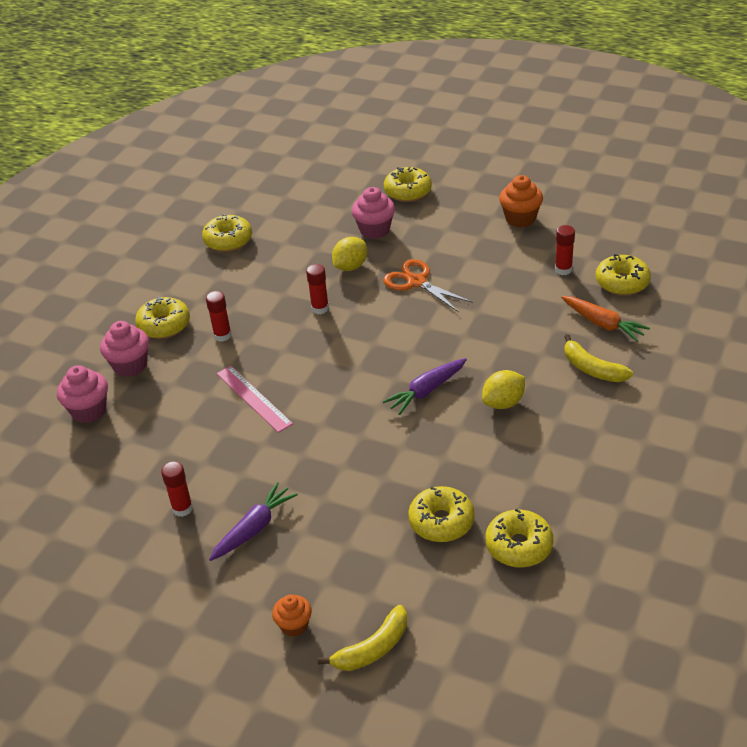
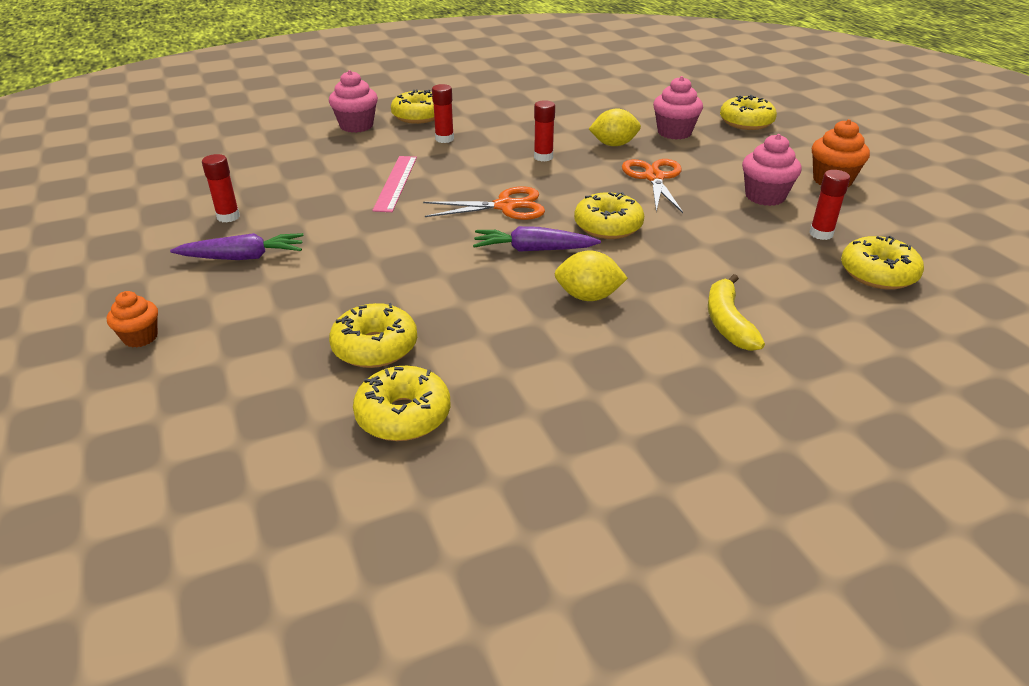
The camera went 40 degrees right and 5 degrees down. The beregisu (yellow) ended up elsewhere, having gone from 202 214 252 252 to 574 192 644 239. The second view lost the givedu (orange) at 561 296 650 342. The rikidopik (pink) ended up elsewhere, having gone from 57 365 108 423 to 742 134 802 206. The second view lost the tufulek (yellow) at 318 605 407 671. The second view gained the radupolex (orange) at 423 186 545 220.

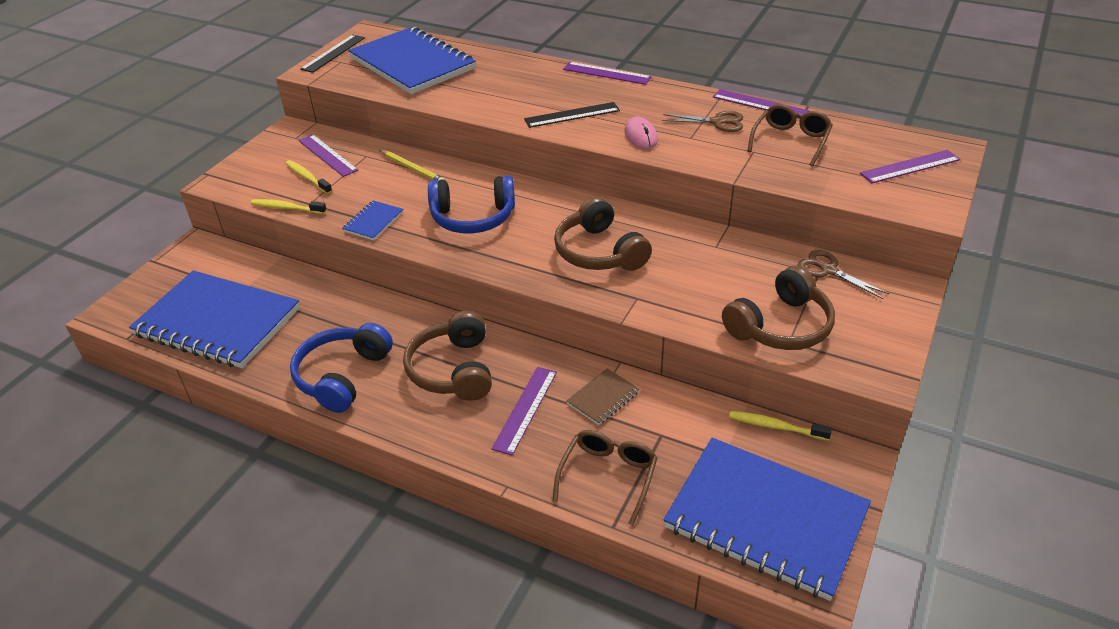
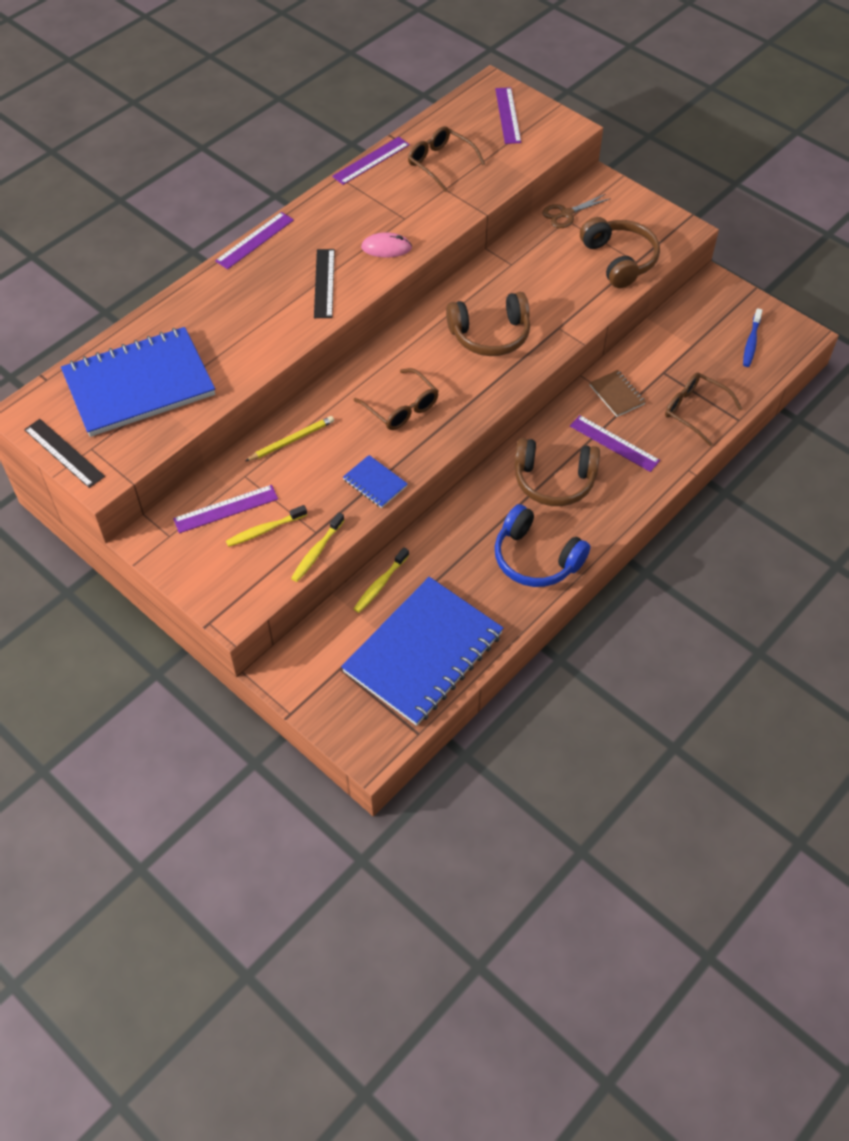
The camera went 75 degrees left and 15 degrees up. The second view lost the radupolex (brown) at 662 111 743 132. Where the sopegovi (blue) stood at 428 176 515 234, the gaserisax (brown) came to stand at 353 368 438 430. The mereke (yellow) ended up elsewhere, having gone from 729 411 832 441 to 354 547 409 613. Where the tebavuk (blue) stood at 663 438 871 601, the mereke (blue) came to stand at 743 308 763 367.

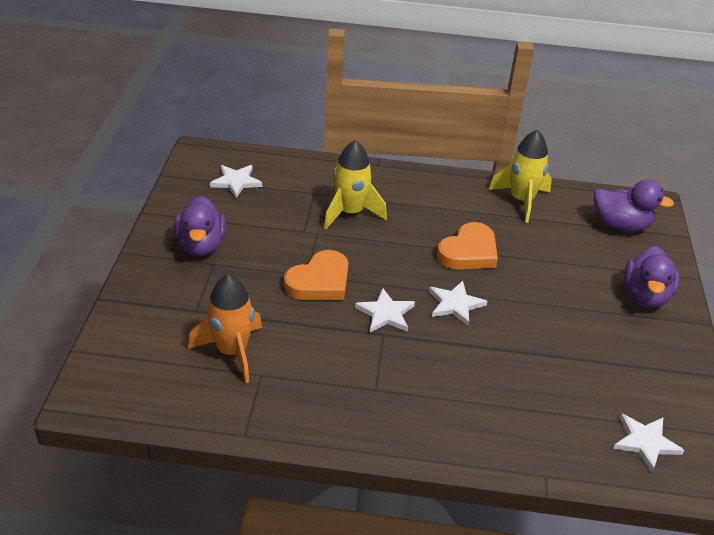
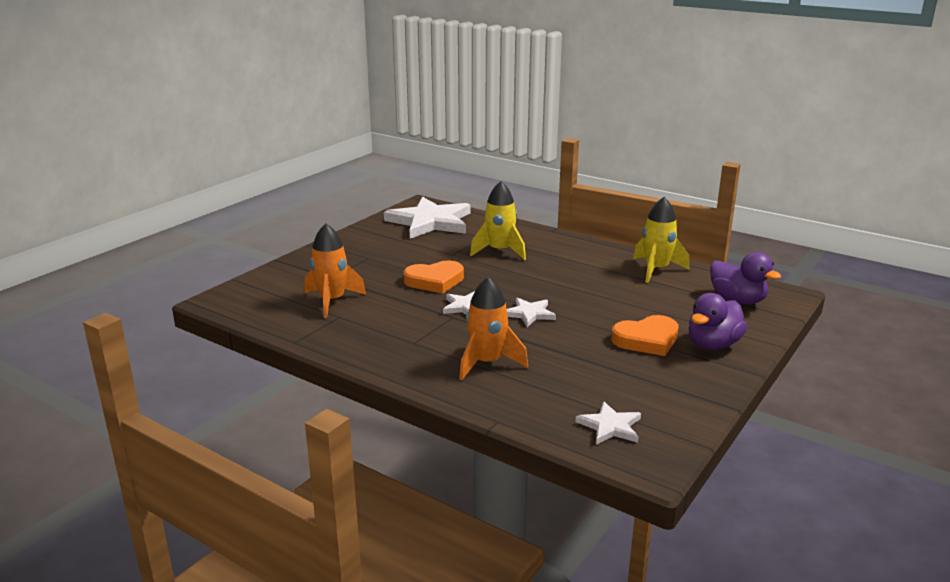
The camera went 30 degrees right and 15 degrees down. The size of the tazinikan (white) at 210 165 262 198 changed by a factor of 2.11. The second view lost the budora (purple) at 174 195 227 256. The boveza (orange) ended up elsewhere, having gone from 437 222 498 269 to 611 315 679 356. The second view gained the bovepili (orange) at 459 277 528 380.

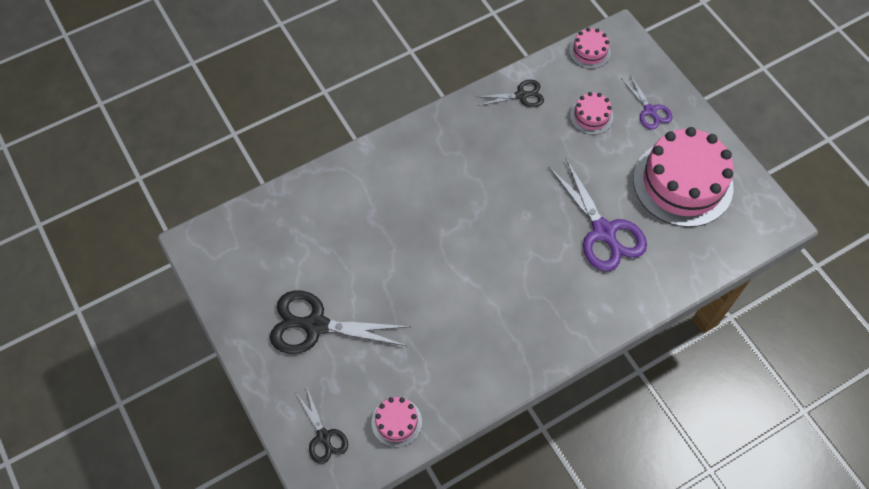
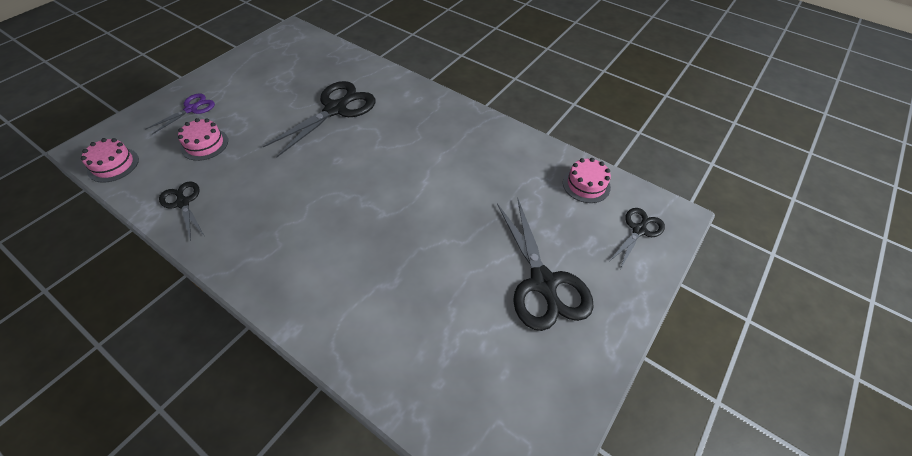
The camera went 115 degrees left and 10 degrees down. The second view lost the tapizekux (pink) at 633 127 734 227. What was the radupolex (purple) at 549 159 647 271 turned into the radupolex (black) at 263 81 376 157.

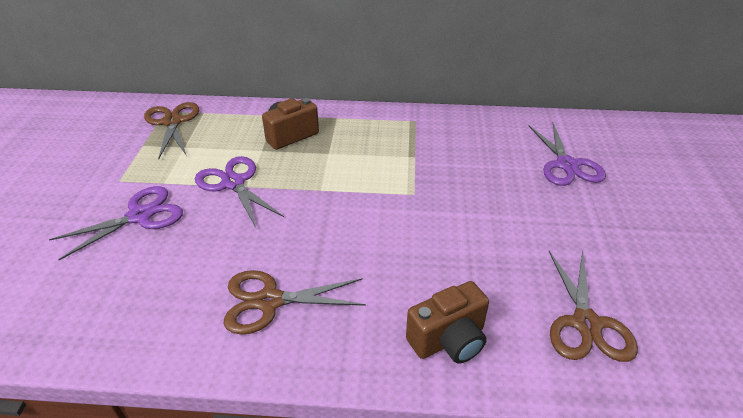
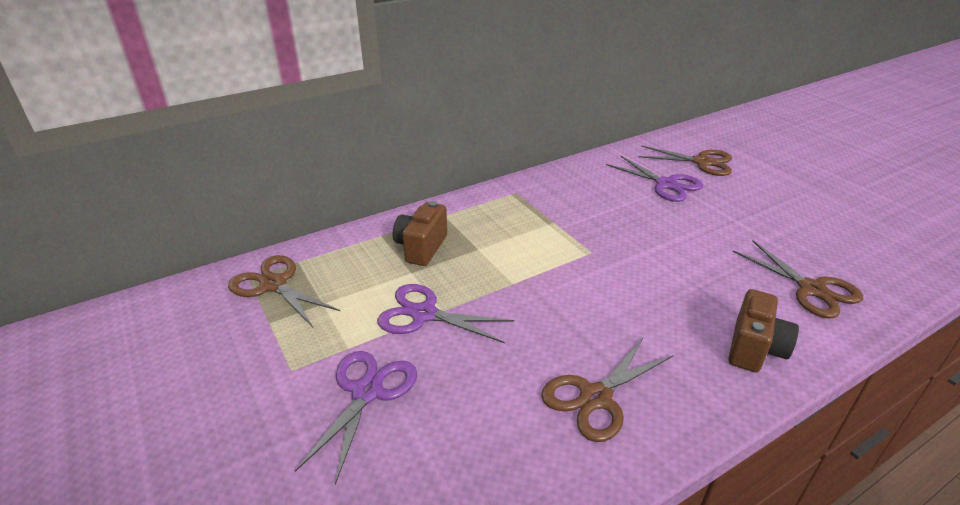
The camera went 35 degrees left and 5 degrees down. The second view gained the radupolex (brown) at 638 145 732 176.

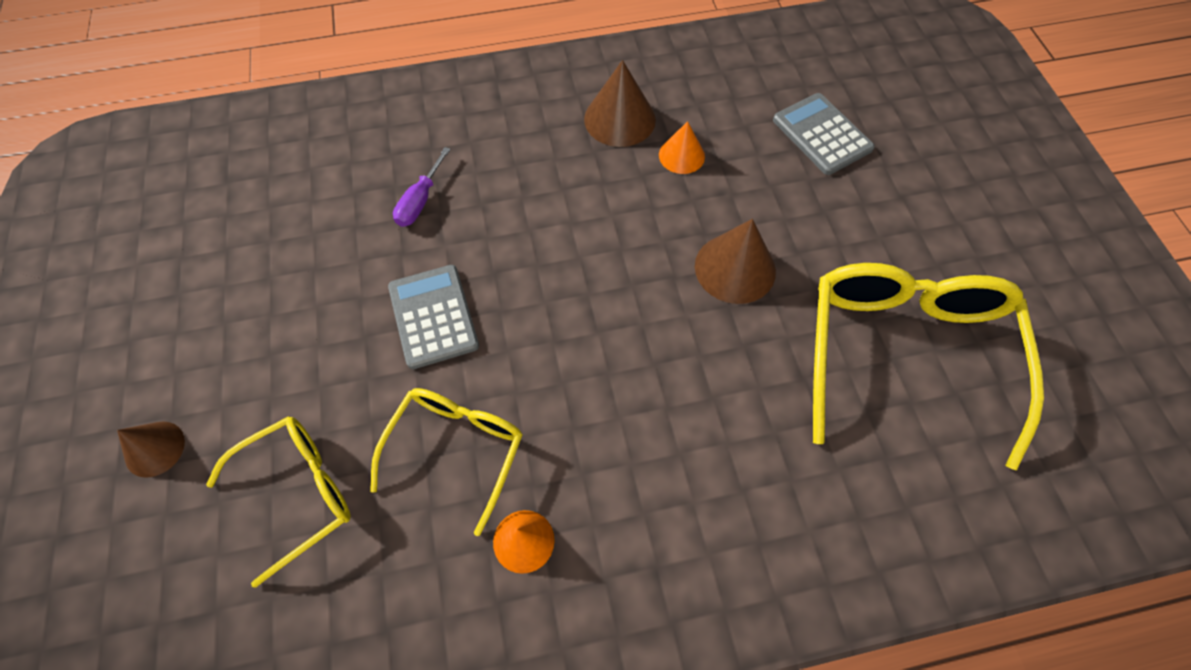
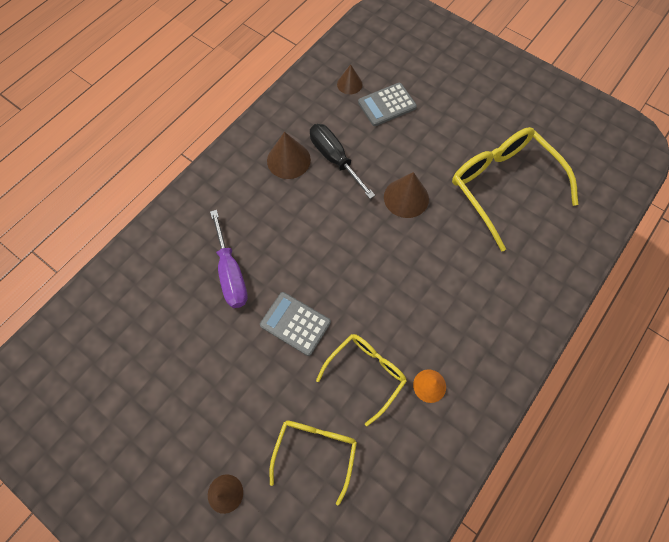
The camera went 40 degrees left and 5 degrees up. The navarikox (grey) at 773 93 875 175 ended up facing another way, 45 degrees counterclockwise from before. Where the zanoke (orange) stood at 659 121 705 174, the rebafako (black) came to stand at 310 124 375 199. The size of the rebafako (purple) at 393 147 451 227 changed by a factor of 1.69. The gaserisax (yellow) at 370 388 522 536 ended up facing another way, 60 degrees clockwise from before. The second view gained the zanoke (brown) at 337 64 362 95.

______________________________

Problem details:
With the pictures removed, return the data above word for word.

Your response:
The camera went 40 degrees right and 5 degrees down. The beregisu (yellow) ended up elsewhere, having gone from 202 214 252 252 to 574 192 644 239. The second view lost the givedu (orange) at 561 296 650 342. The rikidopik (pink) ended up elsewhere, having gone from 57 365 108 423 to 742 134 802 206. The second view lost the tufulek (yellow) at 318 605 407 671. The second view gained the radupolex (orange) at 423 186 545 220.

The camera went 75 degrees left and 15 degrees up. The second view lost the radupolex (brown) at 662 111 743 132. Where the sopegovi (blue) stood at 428 176 515 234, the gaserisax (brown) came to stand at 353 368 438 430. The mereke (yellow) ended up elsewhere, having gone from 729 411 832 441 to 354 547 409 613. Where the tebavuk (blue) stood at 663 438 871 601, the mereke (blue) came to stand at 743 308 763 367.

The camera went 30 degrees right and 15 degrees down. The size of the tazinikan (white) at 210 165 262 198 changed by a factor of 2.11. The second view lost the budora (purple) at 174 195 227 256. The boveza (orange) ended up elsewhere, having gone from 437 222 498 269 to 611 315 679 356. The second view gained the bovepili (orange) at 459 277 528 380.

The camera went 115 degrees left and 10 degrees down. The second view lost the tapizekux (pink) at 633 127 734 227. What was the radupolex (purple) at 549 159 647 271 turned into the radupolex (black) at 263 81 376 157.

The camera went 35 degrees left and 5 degrees down. The second view gained the radupolex (brown) at 638 145 732 176.

The camera went 40 degrees left and 5 degrees up. The navarikox (grey) at 773 93 875 175 ended up facing another way, 45 degrees counterclockwise from before. Where the zanoke (orange) stood at 659 121 705 174, the rebafako (black) came to stand at 310 124 375 199. The size of the rebafako (purple) at 393 147 451 227 changed by a factor of 1.69. The gaserisax (yellow) at 370 388 522 536 ended up facing another way, 60 degrees clockwise from before. The second view gained the zanoke (brown) at 337 64 362 95.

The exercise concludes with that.